**Data supplied**

◇ ◇ ◇ ◇ ◇

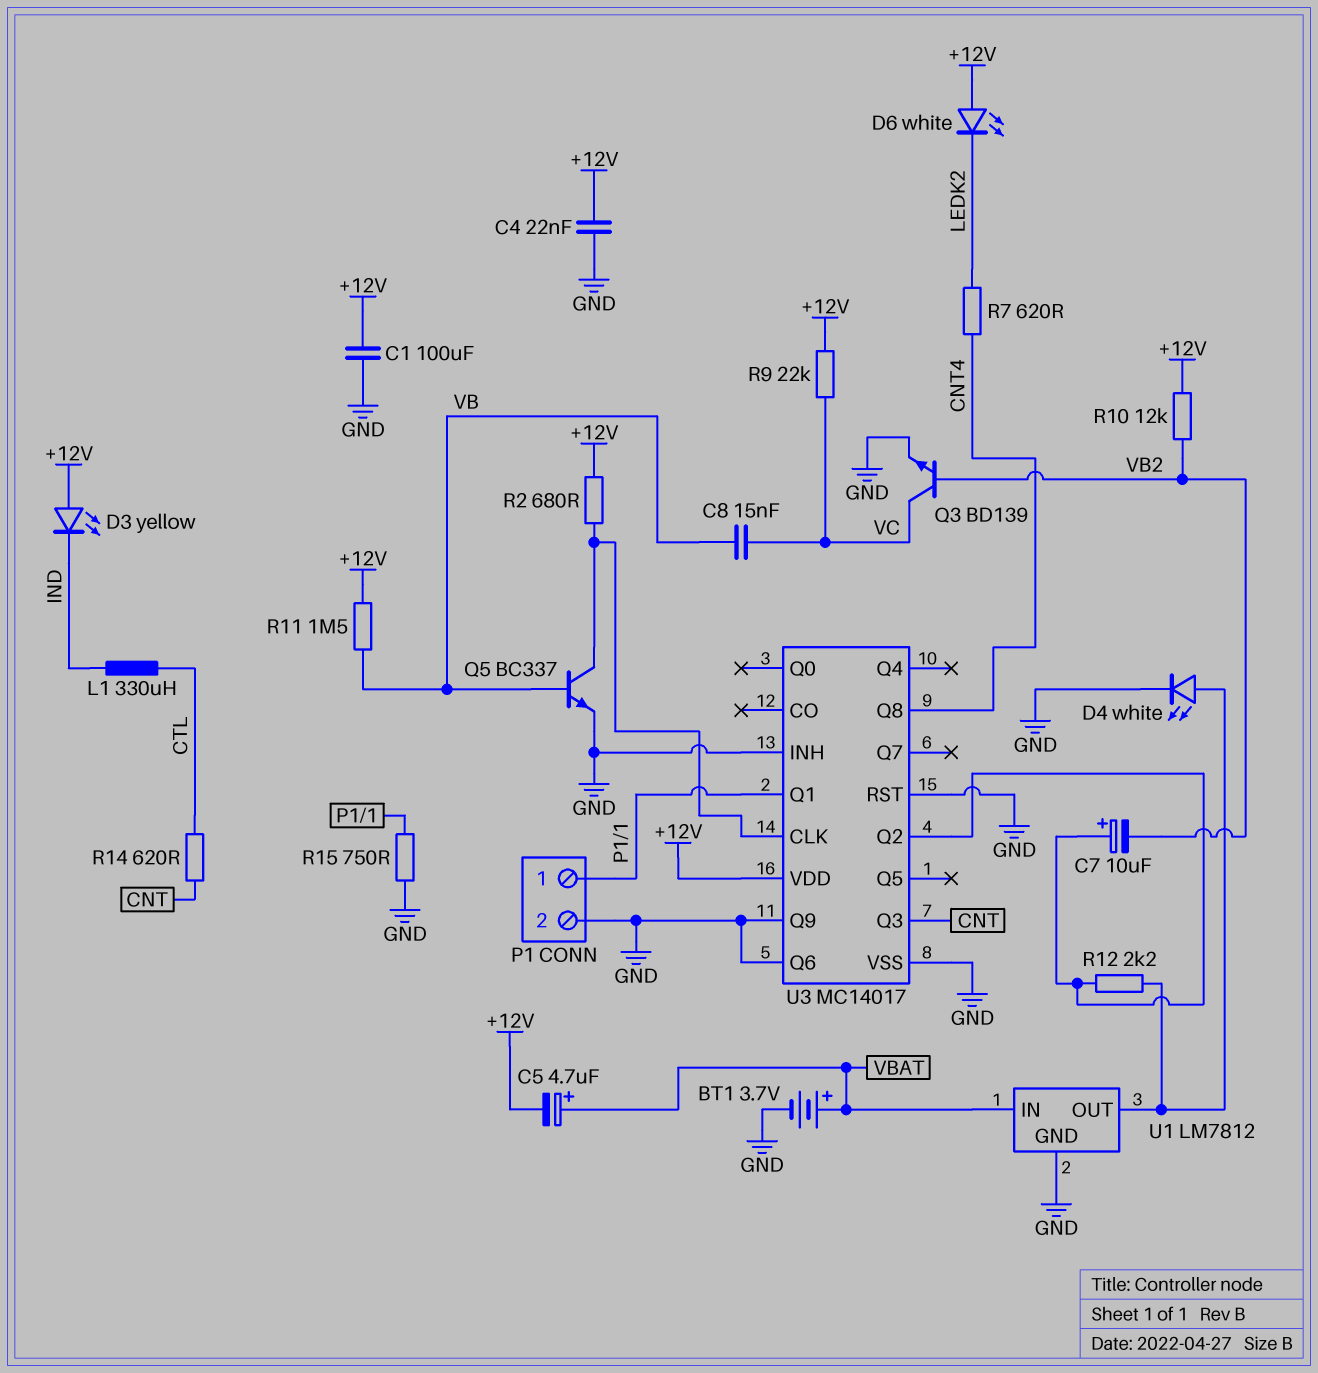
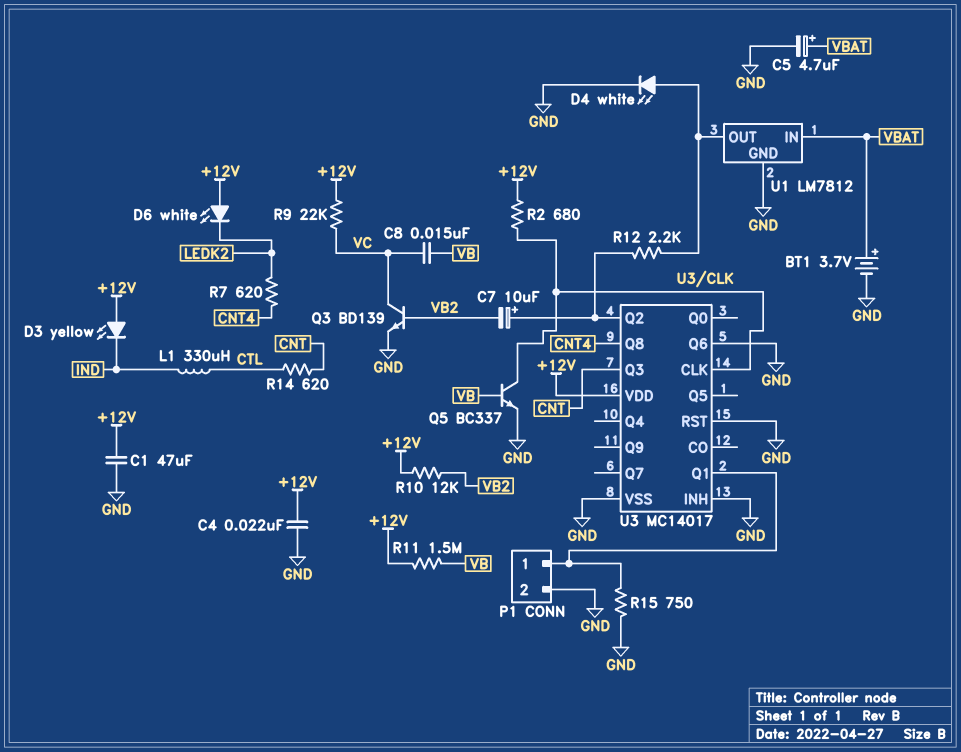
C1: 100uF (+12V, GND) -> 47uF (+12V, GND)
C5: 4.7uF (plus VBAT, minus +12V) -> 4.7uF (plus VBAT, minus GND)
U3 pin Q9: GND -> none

◇ ◇ ◇ ◇ ◇

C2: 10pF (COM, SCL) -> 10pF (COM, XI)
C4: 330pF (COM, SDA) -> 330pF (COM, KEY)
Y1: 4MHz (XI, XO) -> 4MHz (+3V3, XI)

◇ ◇ ◇ ◇ ◇

**Instructions for the task**
What you give back should be exactly the lines of the data above from the line with "C1: 100uF (+12V, GND) -> 47uF (+12V, GND)" through the line with "U3 pin Q9: GND -> none", both of those included, and nothing more.

**Result**
C1: 100uF (+12V, GND) -> 47uF (+12V, GND)
C5: 4.7uF (plus VBAT, minus +12V) -> 4.7uF (plus VBAT, minus GND)
U3 pin Q9: GND -> none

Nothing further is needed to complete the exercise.